Do this.
Can you print each of the lines below word for word, with nothing changed?

Extracted information.
::::

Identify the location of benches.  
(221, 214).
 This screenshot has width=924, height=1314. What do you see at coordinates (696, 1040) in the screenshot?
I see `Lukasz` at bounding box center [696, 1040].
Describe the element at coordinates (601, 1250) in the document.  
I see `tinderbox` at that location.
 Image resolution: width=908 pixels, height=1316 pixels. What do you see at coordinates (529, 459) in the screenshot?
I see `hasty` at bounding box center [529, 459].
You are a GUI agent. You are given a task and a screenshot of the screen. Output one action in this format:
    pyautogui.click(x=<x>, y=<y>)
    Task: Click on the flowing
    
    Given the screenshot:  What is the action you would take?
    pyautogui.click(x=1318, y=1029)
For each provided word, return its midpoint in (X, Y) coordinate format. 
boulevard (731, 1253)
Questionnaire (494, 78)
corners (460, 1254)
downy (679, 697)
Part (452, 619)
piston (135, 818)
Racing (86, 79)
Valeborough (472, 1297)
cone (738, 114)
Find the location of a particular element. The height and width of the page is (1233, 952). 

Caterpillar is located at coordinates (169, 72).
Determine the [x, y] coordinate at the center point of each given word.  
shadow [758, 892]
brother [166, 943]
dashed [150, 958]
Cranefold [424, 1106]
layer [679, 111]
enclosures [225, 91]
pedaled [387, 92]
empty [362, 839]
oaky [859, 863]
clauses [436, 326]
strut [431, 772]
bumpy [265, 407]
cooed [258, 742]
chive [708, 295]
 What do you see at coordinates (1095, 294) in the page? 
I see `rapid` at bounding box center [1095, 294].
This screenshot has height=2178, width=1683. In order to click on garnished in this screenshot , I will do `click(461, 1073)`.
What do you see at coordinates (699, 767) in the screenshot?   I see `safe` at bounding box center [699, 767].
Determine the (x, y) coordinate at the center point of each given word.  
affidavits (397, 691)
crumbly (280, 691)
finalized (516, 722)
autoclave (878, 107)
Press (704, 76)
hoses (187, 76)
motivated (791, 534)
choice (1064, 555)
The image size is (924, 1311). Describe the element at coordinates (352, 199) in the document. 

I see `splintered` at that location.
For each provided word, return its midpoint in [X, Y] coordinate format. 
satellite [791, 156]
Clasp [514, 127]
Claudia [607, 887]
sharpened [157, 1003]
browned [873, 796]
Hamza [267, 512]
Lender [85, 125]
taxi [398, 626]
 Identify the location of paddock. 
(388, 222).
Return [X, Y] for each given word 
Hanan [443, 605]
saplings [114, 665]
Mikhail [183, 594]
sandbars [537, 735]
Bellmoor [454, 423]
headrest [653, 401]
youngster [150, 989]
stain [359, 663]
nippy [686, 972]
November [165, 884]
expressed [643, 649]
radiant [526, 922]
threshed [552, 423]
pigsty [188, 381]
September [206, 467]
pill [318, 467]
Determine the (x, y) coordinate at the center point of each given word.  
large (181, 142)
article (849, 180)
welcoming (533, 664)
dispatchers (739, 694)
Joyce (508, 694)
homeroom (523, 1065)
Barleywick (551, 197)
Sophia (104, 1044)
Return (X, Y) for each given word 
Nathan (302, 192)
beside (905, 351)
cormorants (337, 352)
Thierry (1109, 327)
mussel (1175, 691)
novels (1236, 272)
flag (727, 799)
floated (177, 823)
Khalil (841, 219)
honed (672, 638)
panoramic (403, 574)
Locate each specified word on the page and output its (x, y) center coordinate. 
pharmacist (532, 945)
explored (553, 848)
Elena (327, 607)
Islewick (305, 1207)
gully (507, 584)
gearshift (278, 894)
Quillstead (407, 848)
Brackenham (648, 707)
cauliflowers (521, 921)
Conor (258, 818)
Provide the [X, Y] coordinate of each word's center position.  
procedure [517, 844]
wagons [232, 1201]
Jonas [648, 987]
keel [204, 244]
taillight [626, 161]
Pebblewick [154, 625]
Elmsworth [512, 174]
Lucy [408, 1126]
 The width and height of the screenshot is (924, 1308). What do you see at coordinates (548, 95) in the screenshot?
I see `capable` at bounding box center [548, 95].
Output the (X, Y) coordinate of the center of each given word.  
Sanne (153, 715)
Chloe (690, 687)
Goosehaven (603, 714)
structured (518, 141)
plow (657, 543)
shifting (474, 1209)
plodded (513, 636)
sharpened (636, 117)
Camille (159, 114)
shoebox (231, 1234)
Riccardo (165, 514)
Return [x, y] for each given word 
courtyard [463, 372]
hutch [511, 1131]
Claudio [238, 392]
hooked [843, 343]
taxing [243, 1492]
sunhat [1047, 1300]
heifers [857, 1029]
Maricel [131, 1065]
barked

::::

Task solution.
Identify the location of benches.  
(221, 214).
 This screenshot has width=924, height=1314. What do you see at coordinates (696, 1040) in the screenshot?
I see `Lukasz` at bounding box center [696, 1040].
Describe the element at coordinates (601, 1250) in the document.  
I see `tinderbox` at that location.
 Image resolution: width=908 pixels, height=1316 pixels. What do you see at coordinates (529, 459) in the screenshot?
I see `hasty` at bounding box center [529, 459].
You are a GUI agent. You are given a task and a screenshot of the screen. Output one action in this format:
    pyautogui.click(x=<x>, y=<y>)
    Task: Click on the flowing
    
    Given the screenshot:  What is the action you would take?
    pyautogui.click(x=1318, y=1029)
For each provided word, return its midpoint in (X, Y) coordinate format. 
boulevard (731, 1253)
Questionnaire (494, 78)
corners (460, 1254)
downy (679, 697)
Part (452, 619)
piston (135, 818)
Racing (86, 79)
Valeborough (472, 1297)
cone (738, 114)
Find the location of a particular element. The height and width of the page is (1233, 952). 

Caterpillar is located at coordinates (169, 72).
Determine the [x, y] coordinate at the center point of each given word.  
shadow [758, 892]
brother [166, 943]
dashed [150, 958]
Cranefold [424, 1106]
layer [679, 111]
enclosures [225, 91]
pedaled [387, 92]
empty [362, 839]
oaky [859, 863]
clauses [436, 326]
strut [431, 772]
bumpy [265, 407]
cooed [258, 742]
chive [708, 295]
 What do you see at coordinates (1095, 294) in the page? 
I see `rapid` at bounding box center [1095, 294].
This screenshot has height=2178, width=1683. In order to click on garnished in this screenshot , I will do `click(461, 1073)`.
What do you see at coordinates (699, 767) in the screenshot?   I see `safe` at bounding box center [699, 767].
Determine the (x, y) coordinate at the center point of each given word.  
affidavits (397, 691)
crumbly (280, 691)
finalized (516, 722)
autoclave (878, 107)
Press (704, 76)
hoses (187, 76)
motivated (791, 534)
choice (1064, 555)
The image size is (924, 1311). Describe the element at coordinates (352, 199) in the document. 

I see `splintered` at that location.
For each provided word, return its midpoint in [X, Y] coordinate format. 
satellite [791, 156]
Clasp [514, 127]
Claudia [607, 887]
sharpened [157, 1003]
browned [873, 796]
Hamza [267, 512]
Lender [85, 125]
taxi [398, 626]
 Identify the location of paddock. 
(388, 222).
Return [X, Y] for each given word 
Hanan [443, 605]
saplings [114, 665]
Mikhail [183, 594]
sandbars [537, 735]
Bellmoor [454, 423]
headrest [653, 401]
youngster [150, 989]
stain [359, 663]
nippy [686, 972]
November [165, 884]
expressed [643, 649]
radiant [526, 922]
threshed [552, 423]
pigsty [188, 381]
September [206, 467]
pill [318, 467]
Determine the (x, y) coordinate at the center point of each given word.  
large (181, 142)
article (849, 180)
welcoming (533, 664)
dispatchers (739, 694)
Joyce (508, 694)
homeroom (523, 1065)
Barleywick (551, 197)
Sophia (104, 1044)
Return (X, Y) for each given word 
Nathan (302, 192)
beside (905, 351)
cormorants (337, 352)
Thierry (1109, 327)
mussel (1175, 691)
novels (1236, 272)
flag (727, 799)
floated (177, 823)
Khalil (841, 219)
honed (672, 638)
panoramic (403, 574)
Locate each specified word on the page and output its (x, y) center coordinate. 
pharmacist (532, 945)
explored (553, 848)
Elena (327, 607)
Islewick (305, 1207)
gully (507, 584)
gearshift (278, 894)
Quillstead (407, 848)
Brackenham (648, 707)
cauliflowers (521, 921)
Conor (258, 818)
Provide the [X, Y] coordinate of each word's center position.  
procedure [517, 844]
wagons [232, 1201]
Jonas [648, 987]
keel [204, 244]
taillight [626, 161]
Pebblewick [154, 625]
Elmsworth [512, 174]
Lucy [408, 1126]
 The width and height of the screenshot is (924, 1308). What do you see at coordinates (548, 95) in the screenshot?
I see `capable` at bounding box center [548, 95].
Output the (X, Y) coordinate of the center of each given word.  
Sanne (153, 715)
Chloe (690, 687)
Goosehaven (603, 714)
structured (518, 141)
plow (657, 543)
shifting (474, 1209)
plodded (513, 636)
sharpened (636, 117)
Camille (159, 114)
shoebox (231, 1234)
Riccardo (165, 514)
Return [x, y] for each given word 
courtyard [463, 372]
hutch [511, 1131]
Claudio [238, 392]
hooked [843, 343]
taxing [243, 1492]
sunhat [1047, 1300]
heifers [857, 1029]
Maricel [131, 1065]
barked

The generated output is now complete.